GOAL OF THE EXERCISE: Among the entries below, copy every line that carries the word "VCTRL".

THE INPUT Start Marker

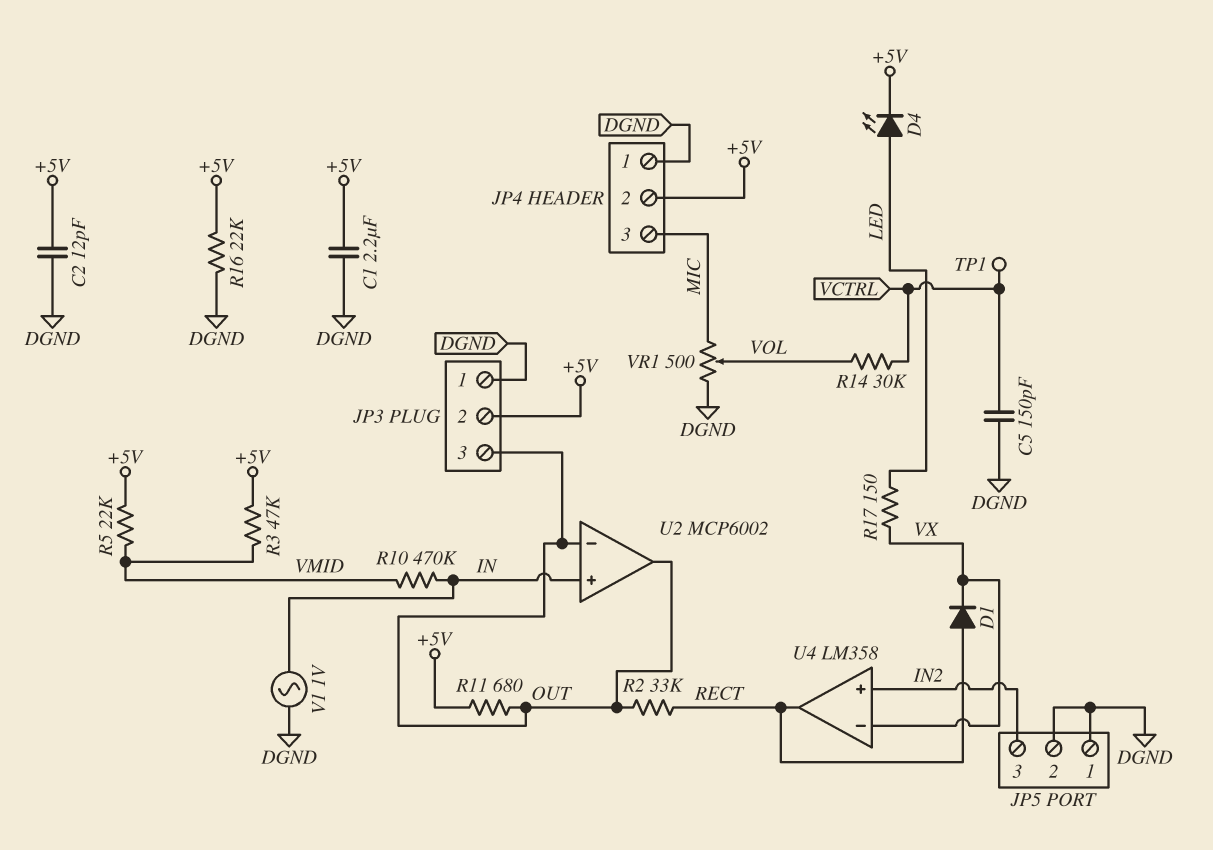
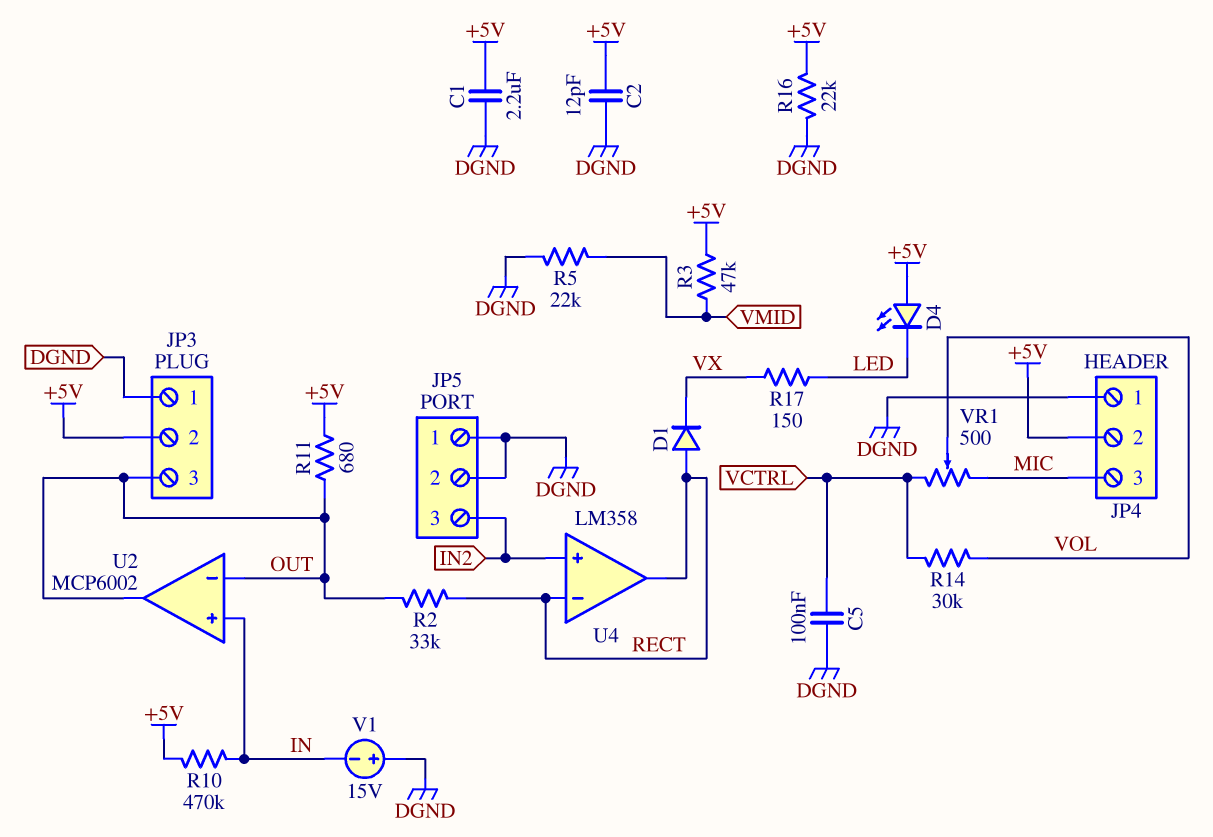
C5: 150pF (DGND, VCTRL) -> 100nF (DGND, VCTRL)
D4: LED (A LED, K +5V) -> LED (A +5V, K LED)
R5: 22k (+5V, VMID) -> 22k (DGND, VMID)
R10: 470k (IN, VMID) -> 470k (+5V, IN)
TP1: test point (VCTRL) -> none
U4 pin in-: VX -> RECT
V1: AC 1V (DGND, IN) -> 15V (plus DGND, minus IN)
VR1: 500 (DGND, MIC, wiper VOL) -> 500 (MIC, VCTRL, wiper VOL)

THE INPUT End Marker

EXERCISE ANSWER:
C5: 150pF (DGND, VCTRL) -> 100nF (DGND, VCTRL)
TP1: test point (VCTRL) -> none
VR1: 500 (DGND, MIC, wiper VOL) -> 500 (MIC, VCTRL, wiper VOL)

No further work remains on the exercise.